## PROVIDED RECORDS:

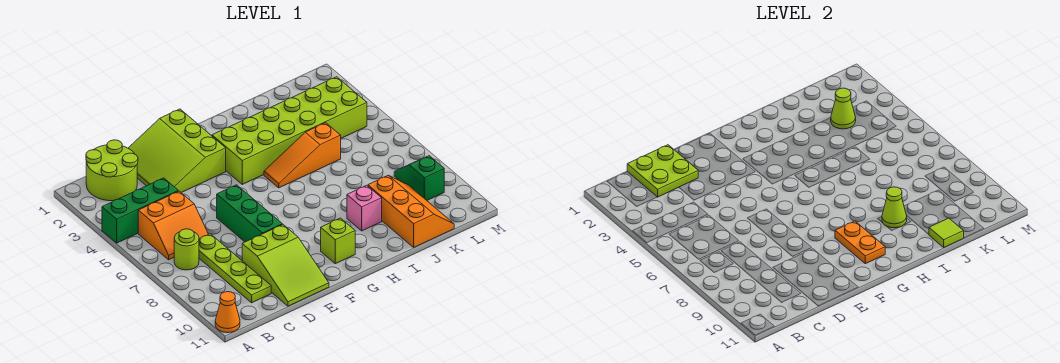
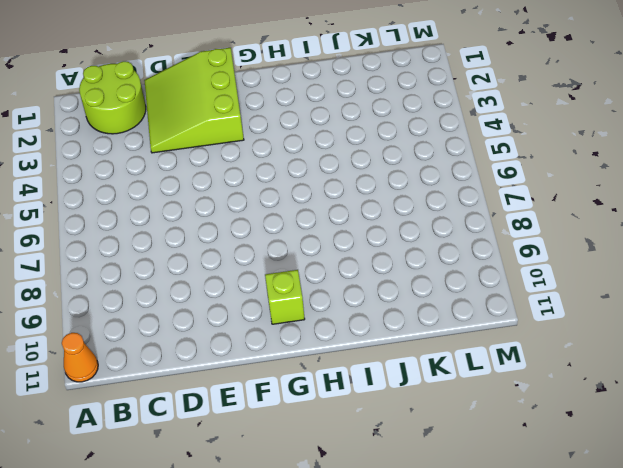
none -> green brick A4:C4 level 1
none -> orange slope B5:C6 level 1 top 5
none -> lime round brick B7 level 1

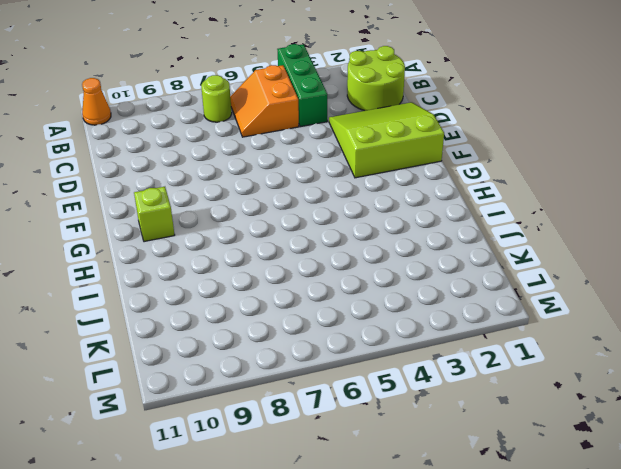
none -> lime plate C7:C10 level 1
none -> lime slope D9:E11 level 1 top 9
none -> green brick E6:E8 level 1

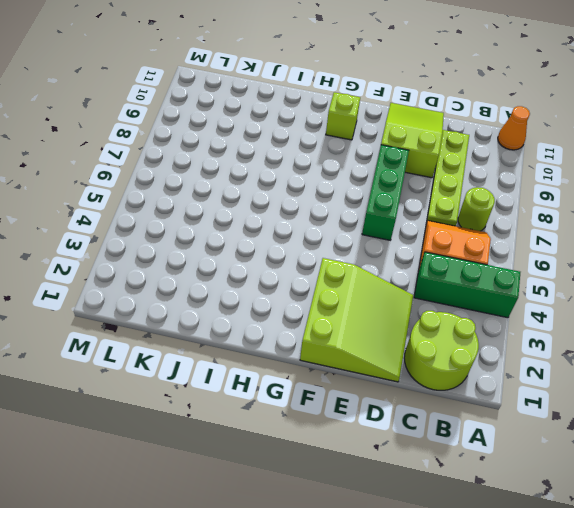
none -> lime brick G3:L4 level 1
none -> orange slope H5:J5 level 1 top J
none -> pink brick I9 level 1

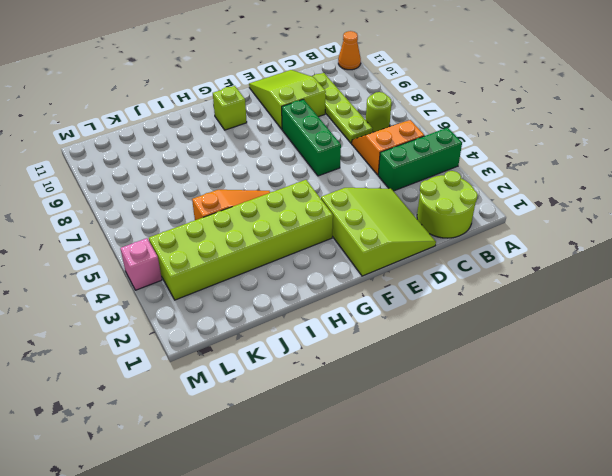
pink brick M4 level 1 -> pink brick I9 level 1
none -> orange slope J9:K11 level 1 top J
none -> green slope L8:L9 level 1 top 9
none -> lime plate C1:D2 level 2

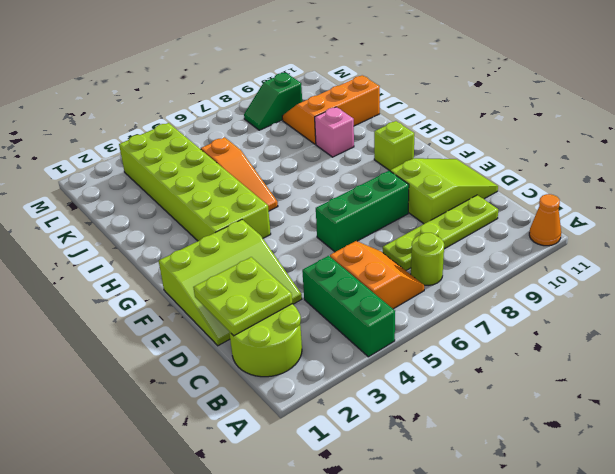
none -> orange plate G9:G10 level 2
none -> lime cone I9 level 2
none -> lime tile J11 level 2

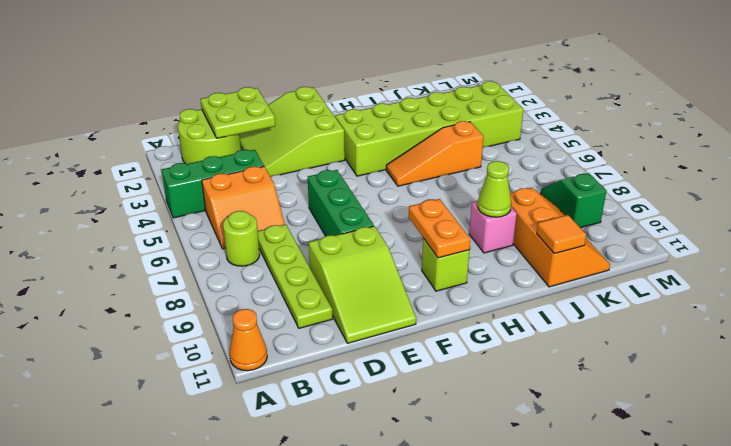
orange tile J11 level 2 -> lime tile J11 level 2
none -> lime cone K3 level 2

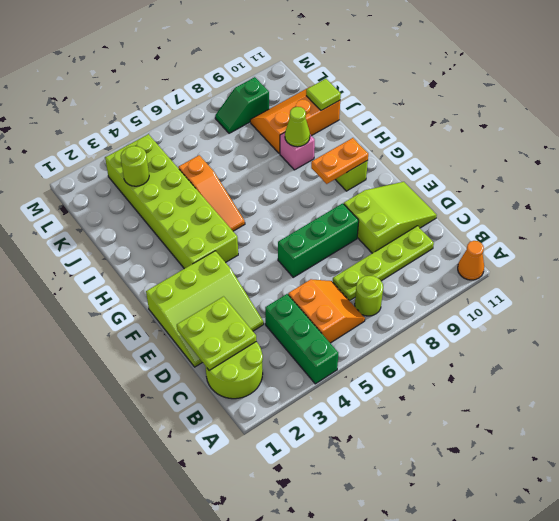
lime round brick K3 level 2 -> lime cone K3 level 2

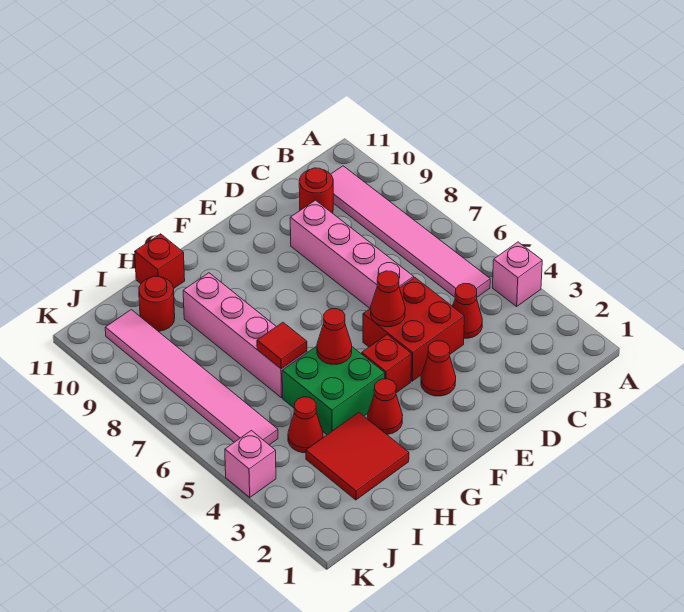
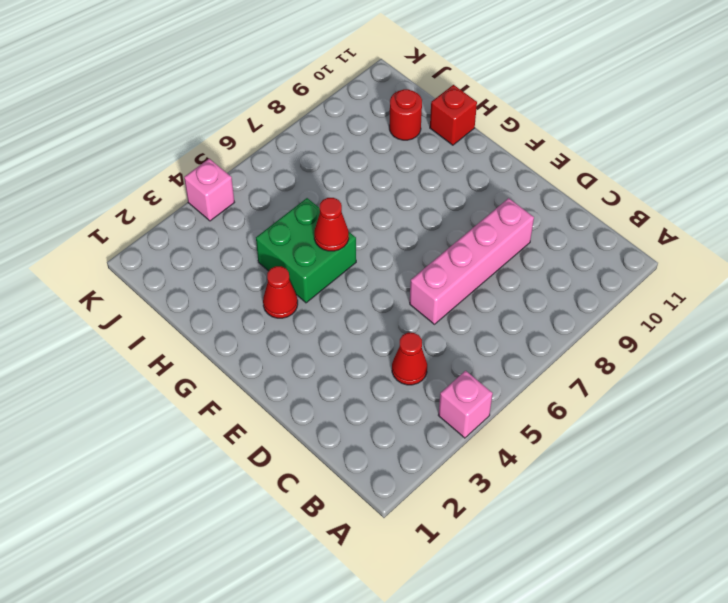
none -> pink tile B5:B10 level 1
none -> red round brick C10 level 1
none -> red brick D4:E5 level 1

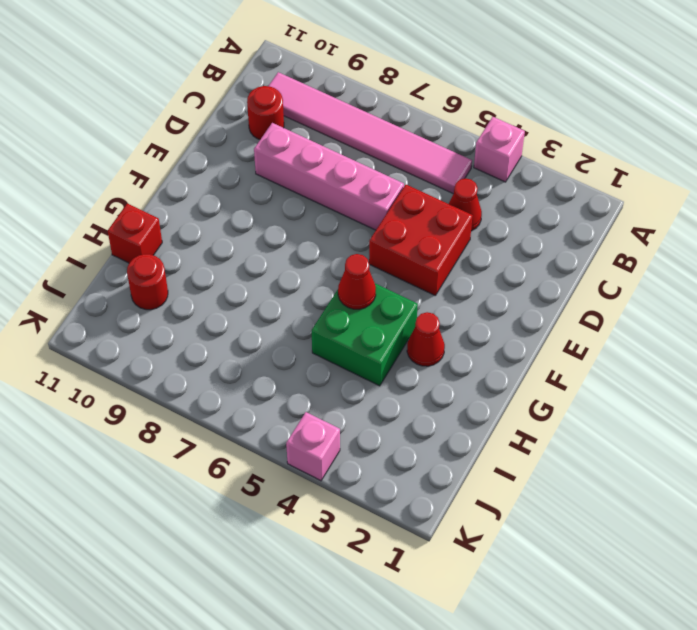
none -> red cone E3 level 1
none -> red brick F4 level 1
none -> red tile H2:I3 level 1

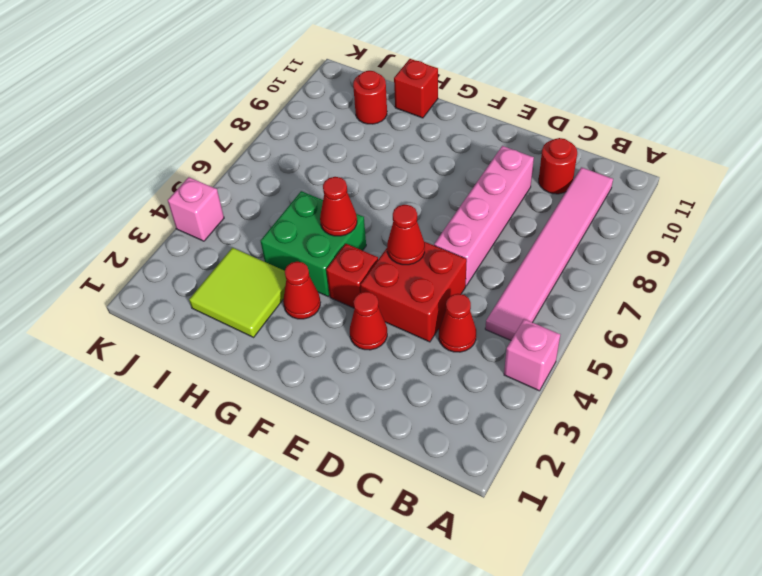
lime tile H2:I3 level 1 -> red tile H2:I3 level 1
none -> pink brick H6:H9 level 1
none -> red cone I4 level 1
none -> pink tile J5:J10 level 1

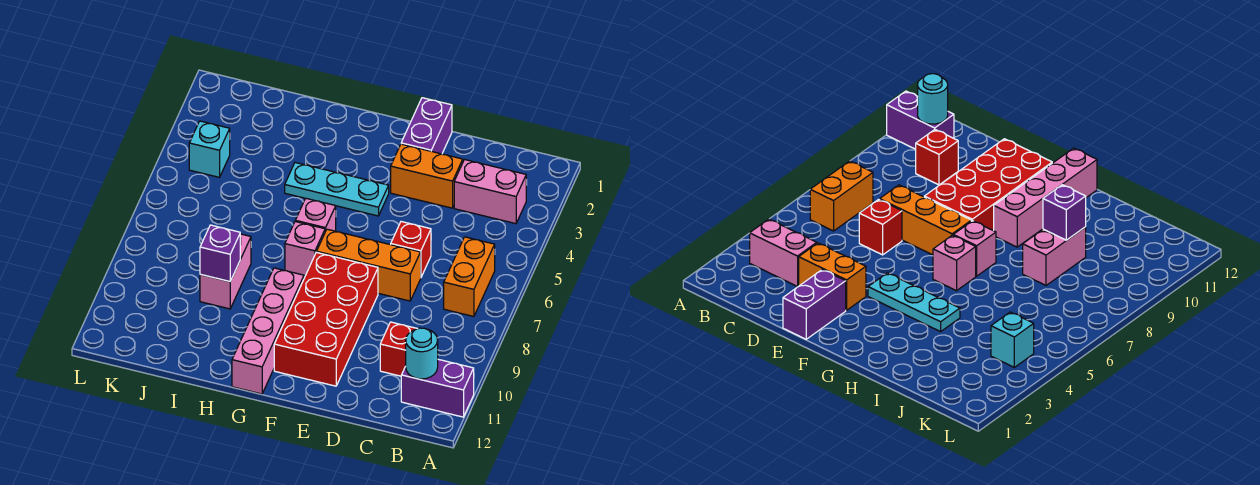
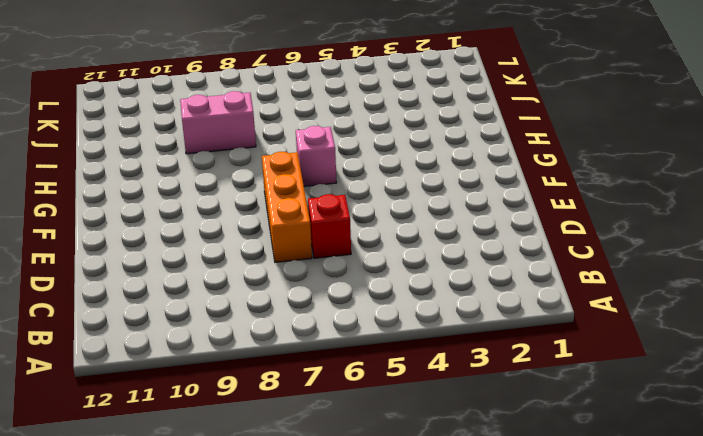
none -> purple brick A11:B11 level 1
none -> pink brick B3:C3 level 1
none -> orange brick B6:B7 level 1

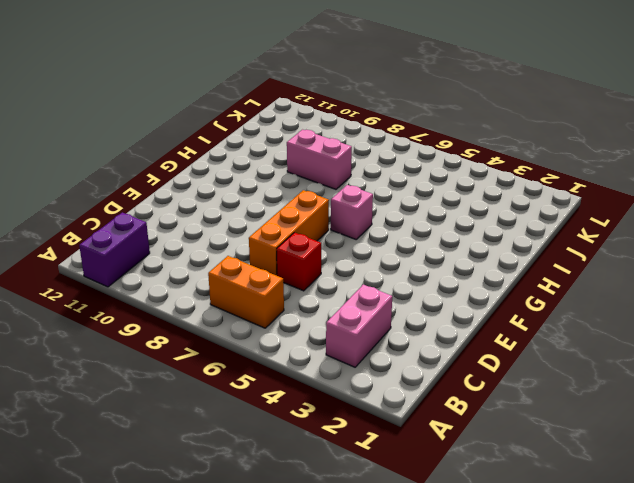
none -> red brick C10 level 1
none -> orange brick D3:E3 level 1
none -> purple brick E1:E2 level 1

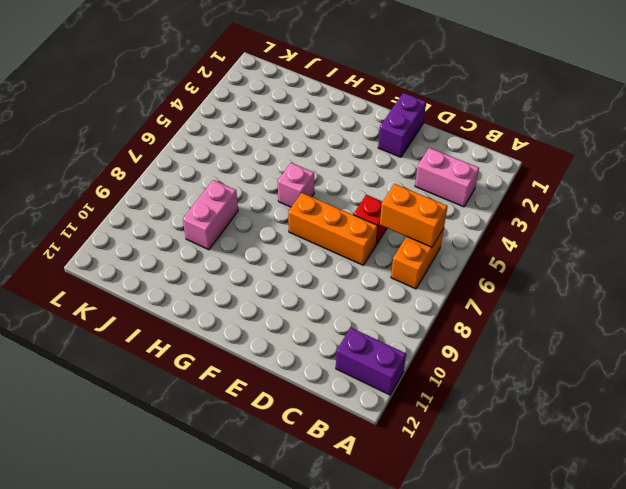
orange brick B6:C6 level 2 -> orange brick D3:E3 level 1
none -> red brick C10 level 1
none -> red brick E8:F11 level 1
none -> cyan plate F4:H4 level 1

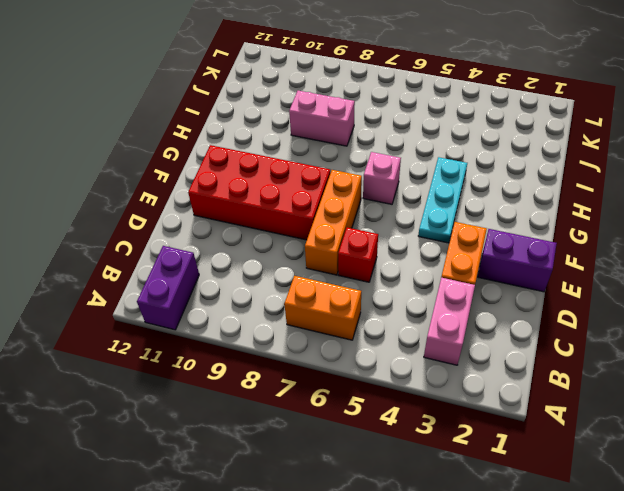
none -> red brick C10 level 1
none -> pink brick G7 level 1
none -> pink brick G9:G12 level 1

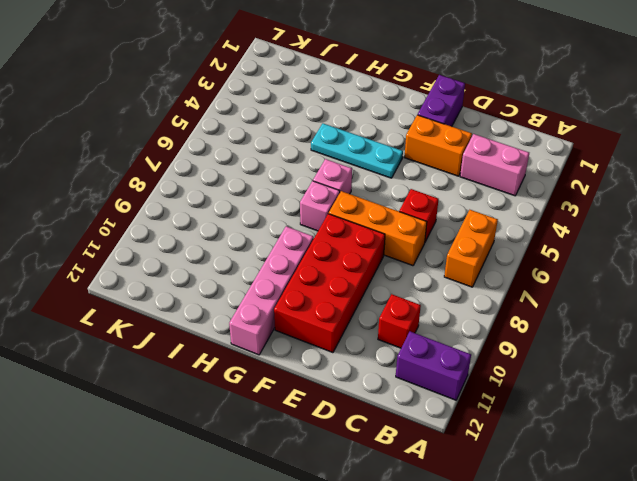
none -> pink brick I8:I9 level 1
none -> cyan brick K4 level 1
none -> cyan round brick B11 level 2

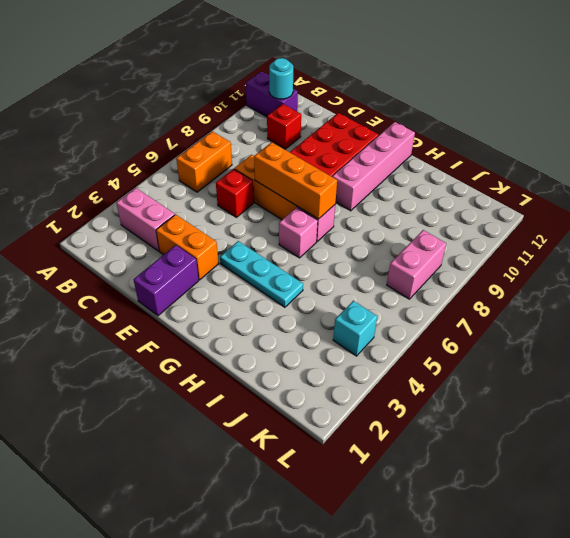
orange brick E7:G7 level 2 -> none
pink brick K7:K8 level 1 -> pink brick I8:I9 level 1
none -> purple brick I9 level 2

## THE TASK:
Would you repeat exactly, and only, the lines from the start of the records above through the line containing "none -> cyan brick K4 level 1", with the pictures omitted?

## WRITTEN RESPONSE:
none -> green brick A4:C4 level 1
none -> orange slope B5:C6 level 1 top 5
none -> lime round brick B7 level 1

none -> lime plate C7:C10 level 1
none -> lime slope D9:E11 level 1 top 9
none -> green brick E6:E8 level 1

none -> lime brick G3:L4 level 1
none -> orange slope H5:J5 level 1 top J
none -> pink brick I9 level 1

pink brick M4 level 1 -> pink brick I9 level 1
none -> orange slope J9:K11 level 1 top J
none -> green slope L8:L9 level 1 top 9
none -> lime plate C1:D2 level 2

none -> orange plate G9:G10 level 2
none -> lime cone I9 level 2
none -> lime tile J11 level 2

orange tile J11 level 2 -> lime tile J11 level 2
none -> lime cone K3 level 2

lime round brick K3 level 2 -> lime cone K3 level 2

none -> pink tile B5:B10 level 1
none -> red round brick C10 level 1
none -> red brick D4:E5 level 1

none -> red cone E3 level 1
none -> red brick F4 level 1
none -> red tile H2:I3 level 1

lime tile H2:I3 level 1 -> red tile H2:I3 level 1
none -> pink brick H6:H9 level 1
none -> red cone I4 level 1
none -> pink tile J5:J10 level 1

none -> purple brick A11:B11 level 1
none -> pink brick B3:C3 level 1
none -> orange brick B6:B7 level 1

none -> red brick C10 level 1
none -> orange brick D3:E3 level 1
none -> purple brick E1:E2 level 1

orange brick B6:C6 level 2 -> orange brick D3:E3 level 1
none -> red brick C10 level 1
none -> red brick E8:F11 level 1
none -> cyan plate F4:H4 level 1

none -> red brick C10 level 1
none -> pink brick G7 level 1
none -> pink brick G9:G12 level 1

none -> pink brick I8:I9 level 1
none -> cyan brick K4 level 1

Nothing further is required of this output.